WHAT THE EXERCISE ASKS ::
Although the entries contain pictures, write out only their text, exactly as it stands.

INPUT FOR THIS TASK ::
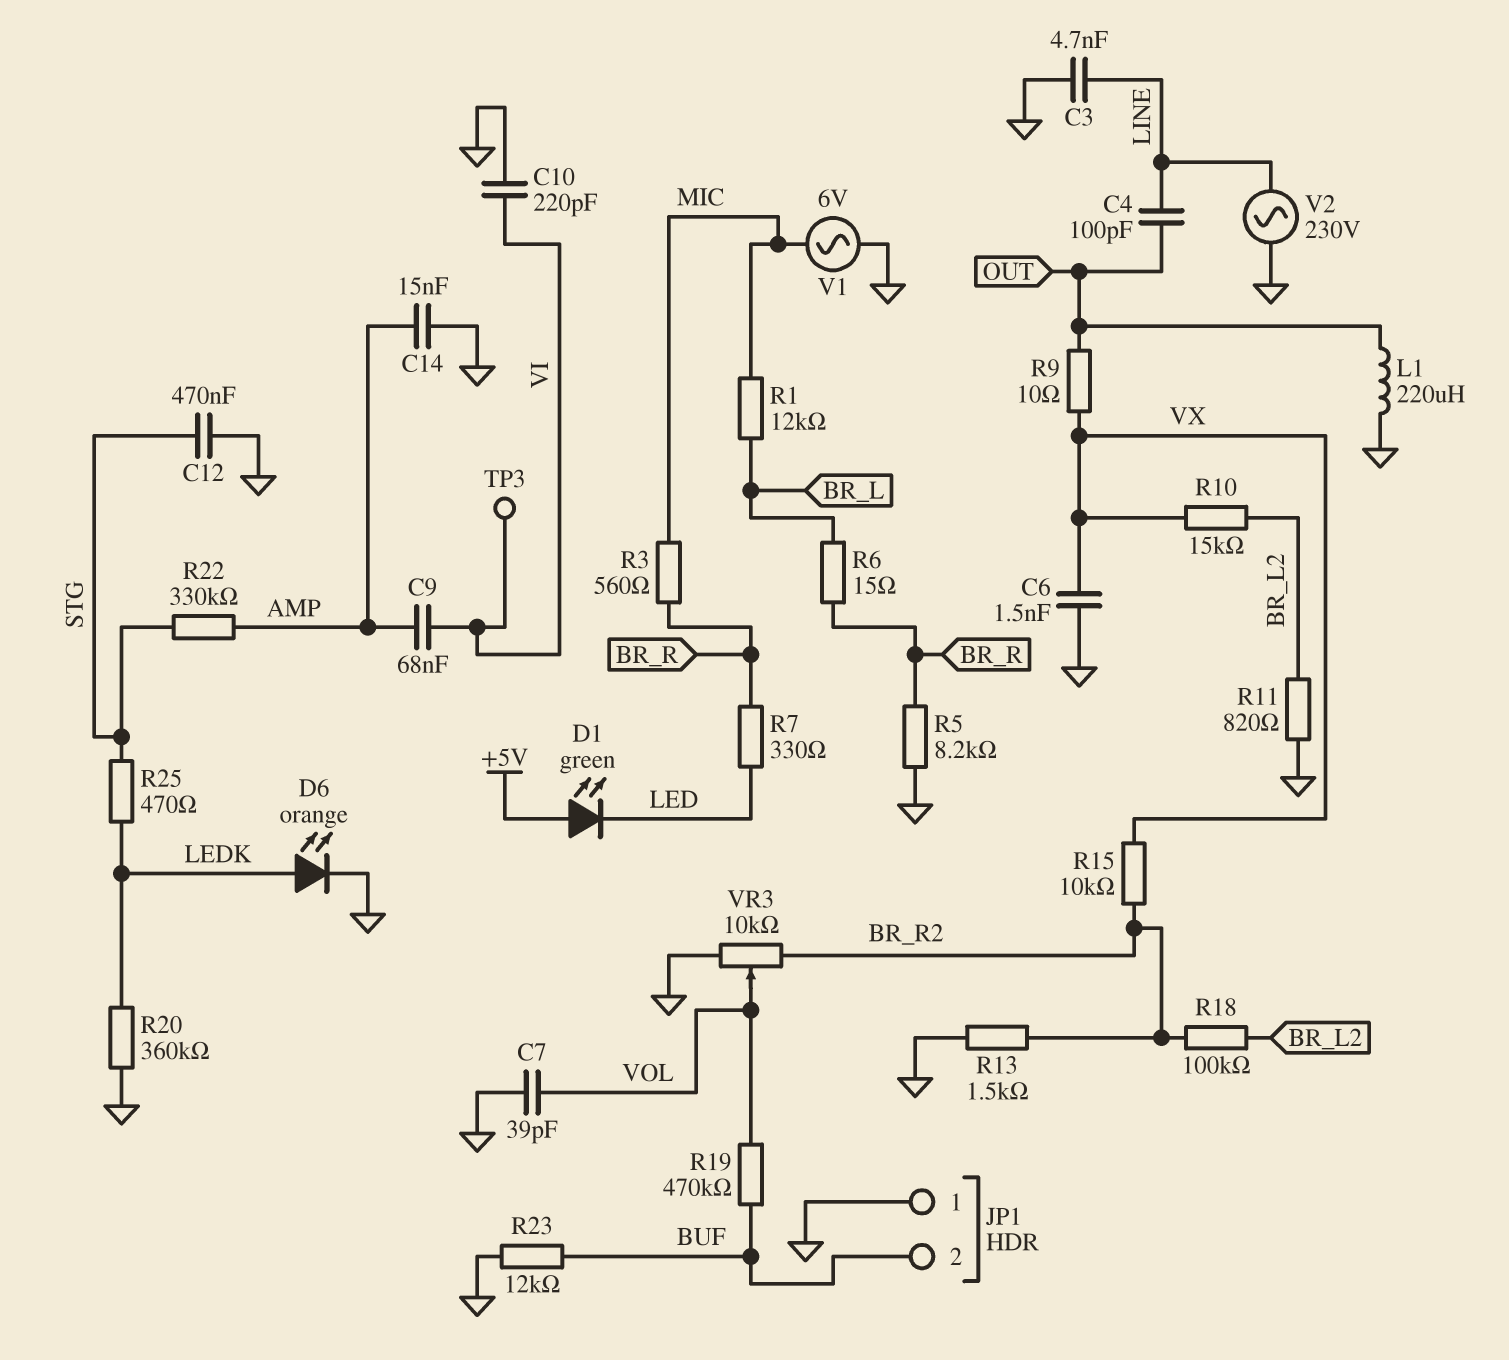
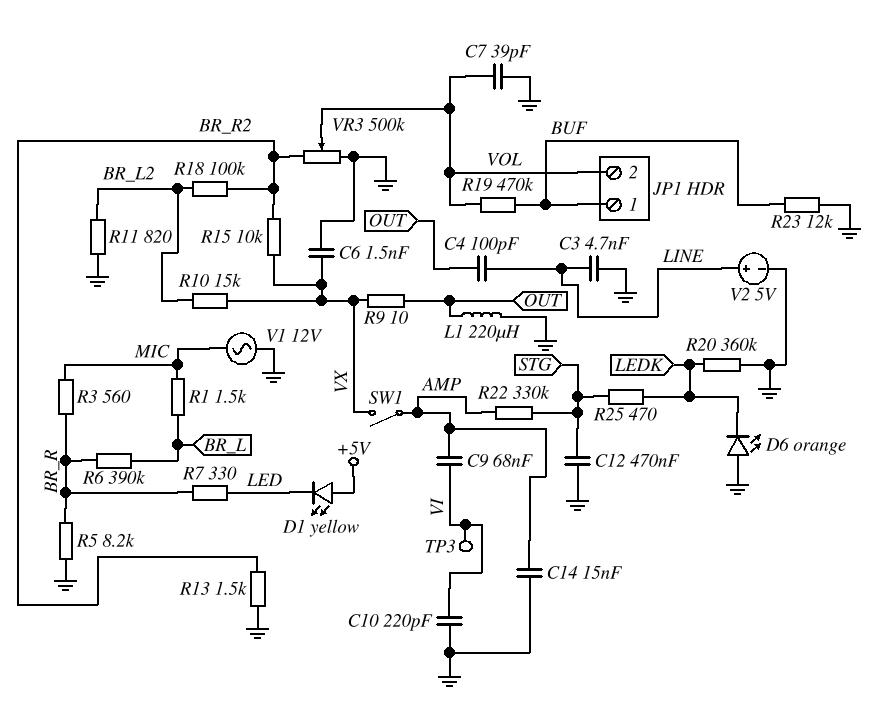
D1: LED green (A +5V, K LED) -> LED yellow (A +5V, K LED)
D6: LED orange (A LEDK, K GND) -> LED orange (A GND, K LEDK)
JP1 pin 1: GND -> BUF
JP1 pin 2: BUF -> VOL
R1: 12k (BR_L, MIC) -> 1.5k (BR_L, MIC)
R6: 15 (BR_L, BR_R) -> 390k (BR_L, BR_R)
SW1: none -> switch (AMP, VX)
V1: AC 6V (GND, MIC) -> AC 12V (GND, MIC)
V2: AC 230V (GND, LINE) -> 5V (plus LINE, minus GND)
VR3: 10k (BR_R2, GND, wiper VOL) -> 500k (BR_R2, GND, wiper VOL)

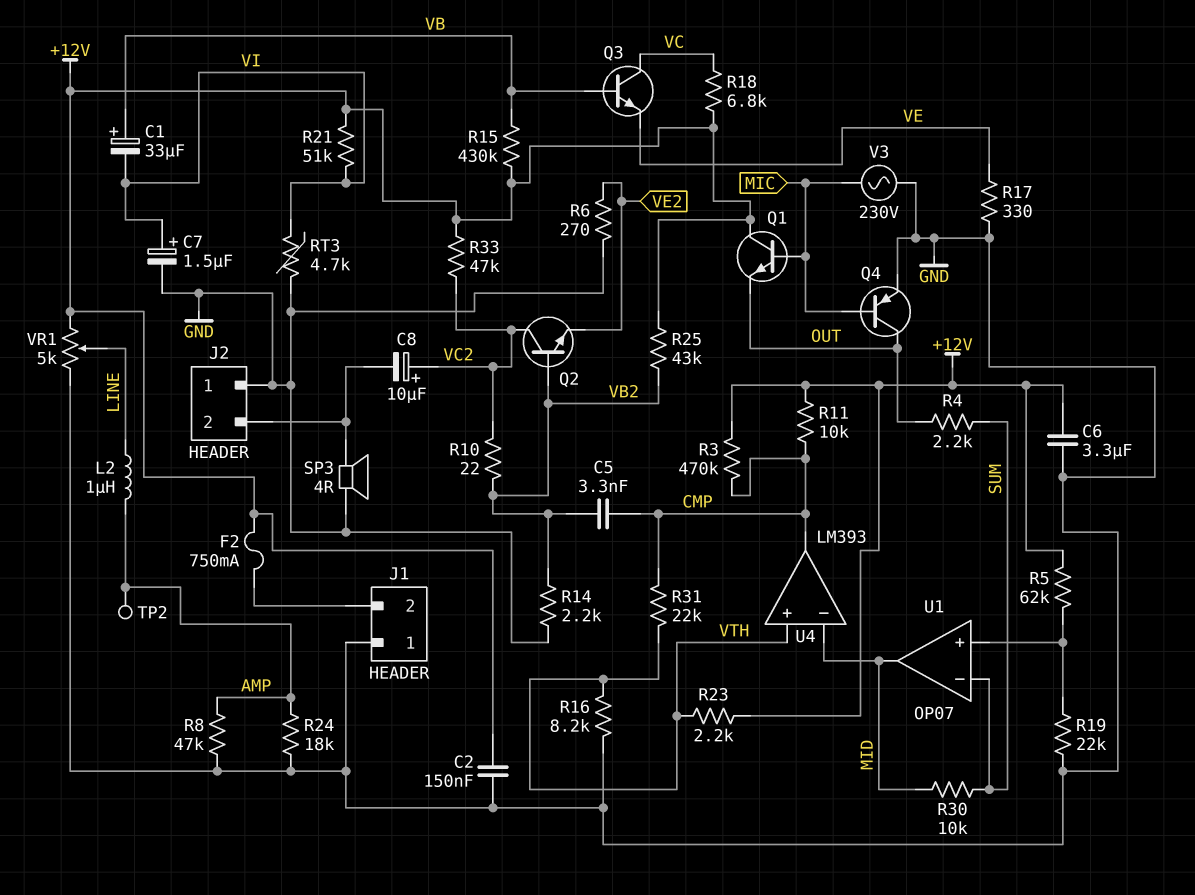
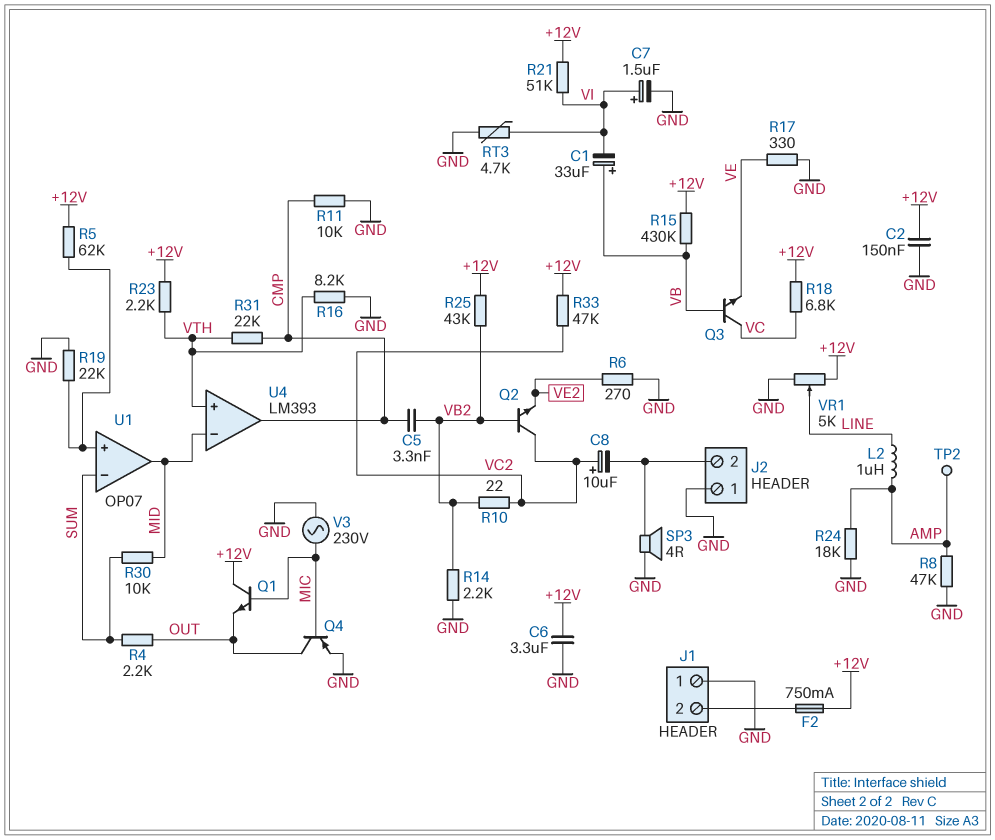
R3: 470k (+12V, CMP) -> none
R11: 10k (+12V, CMP) -> 10k (CMP, GND)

WRITTEN RESPONSE ::
D1: LED green (A +5V, K LED) -> LED yellow (A +5V, K LED)
D6: LED orange (A LEDK, K GND) -> LED orange (A GND, K LEDK)
JP1 pin 1: GND -> BUF
JP1 pin 2: BUF -> VOL
R1: 12k (BR_L, MIC) -> 1.5k (BR_L, MIC)
R6: 15 (BR_L, BR_R) -> 390k (BR_L, BR_R)
SW1: none -> switch (AMP, VX)
V1: AC 6V (GND, MIC) -> AC 12V (GND, MIC)
V2: AC 230V (GND, LINE) -> 5V (plus LINE, minus GND)
VR3: 10k (BR_R2, GND, wiper VOL) -> 500k (BR_R2, GND, wiper VOL)

R3: 470k (+12V, CMP) -> none
R11: 10k (+12V, CMP) -> 10k (CMP, GND)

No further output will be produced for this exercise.